**What is needed**
Set down a true copy of the data, with all pictures left out.

--- START ---

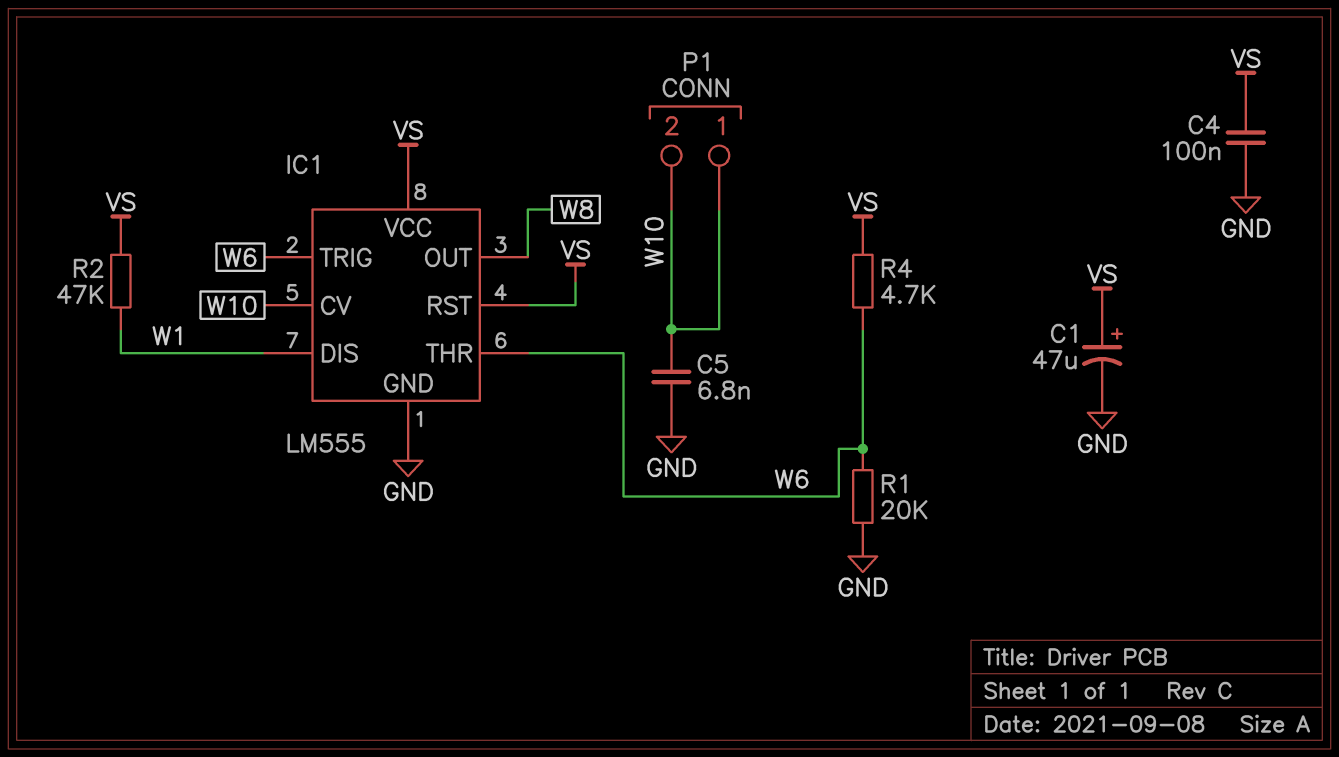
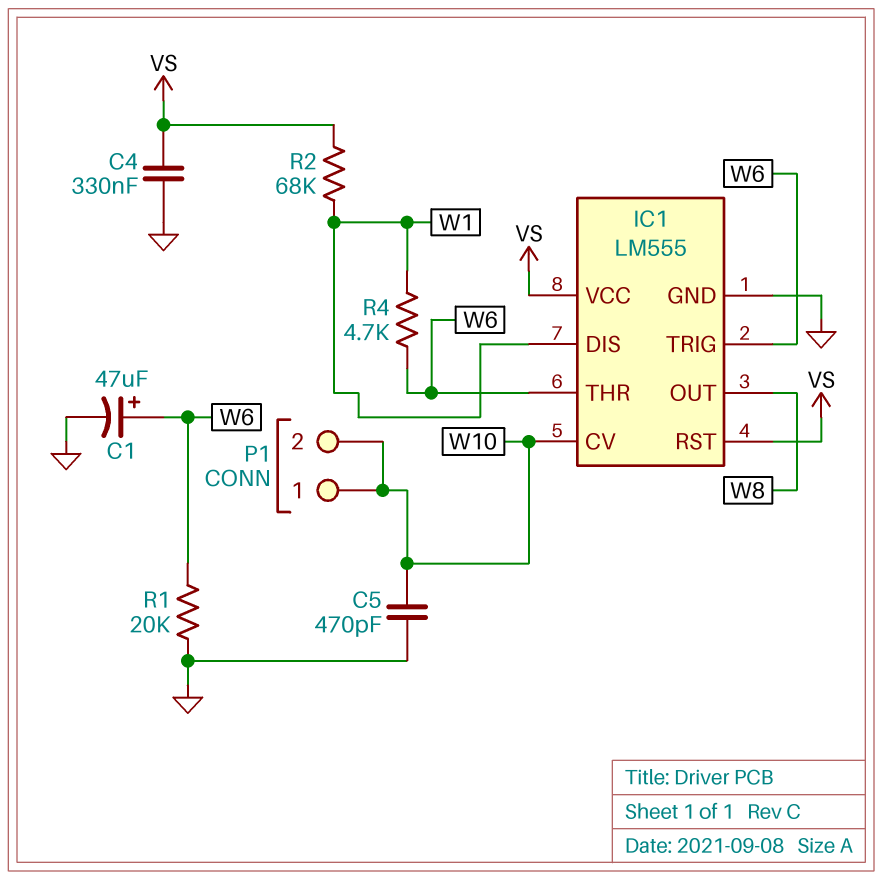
C1: 47uF (plus VS, minus GND) -> 47uF (plus W6, minus GND)
C4: 100nF (GND, VS) -> 330nF (GND, VS)
C5: 6.8nF (GND, W10) -> 470pF (GND, W10)
R2: 47k (VS, W1) -> 68k (VS, W1)
R4: 4.7k (VS, W6) -> 4.7k (W1, W6)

--- END ---

**Result**
C1: 47uF (plus VS, minus GND) -> 47uF (plus W6, minus GND)
C4: 100nF (GND, VS) -> 330nF (GND, VS)
C5: 6.8nF (GND, W10) -> 470pF (GND, W10)
R2: 47k (VS, W1) -> 68k (VS, W1)
R4: 4.7k (VS, W6) -> 4.7k (W1, W6)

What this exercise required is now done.